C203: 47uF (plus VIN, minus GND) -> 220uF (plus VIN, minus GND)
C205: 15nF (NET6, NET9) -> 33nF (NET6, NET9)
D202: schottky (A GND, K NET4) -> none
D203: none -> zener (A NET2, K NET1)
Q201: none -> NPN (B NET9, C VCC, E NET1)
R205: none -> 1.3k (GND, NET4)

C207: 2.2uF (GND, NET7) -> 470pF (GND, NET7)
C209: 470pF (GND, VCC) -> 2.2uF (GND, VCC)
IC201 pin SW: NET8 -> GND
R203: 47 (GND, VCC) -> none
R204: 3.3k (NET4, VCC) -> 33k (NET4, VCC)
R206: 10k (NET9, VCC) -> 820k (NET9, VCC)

◇ ◇ ◇ ◇ ◇ ◇ ◇

- Activity: Retype all of the records above without a single alteration.

- Written response:
C203: 47uF (plus VIN, minus GND) -> 220uF (plus VIN, minus GND)
C205: 15nF (NET6, NET9) -> 33nF (NET6, NET9)
D202: schottky (A GND, K NET4) -> none
D203: none -> zener (A NET2, K NET1)
Q201: none -> NPN (B NET9, C VCC, E NET1)
R205: none -> 1.3k (GND, NET4)

C207: 2.2uF (GND, NET7) -> 470pF (GND, NET7)
C209: 470pF (GND, VCC) -> 2.2uF (GND, VCC)
IC201 pin SW: NET8 -> GND
R203: 47 (GND, VCC) -> none
R204: 3.3k (NET4, VCC) -> 33k (NET4, VCC)
R206: 10k (NET9, VCC) -> 820k (NET9, VCC)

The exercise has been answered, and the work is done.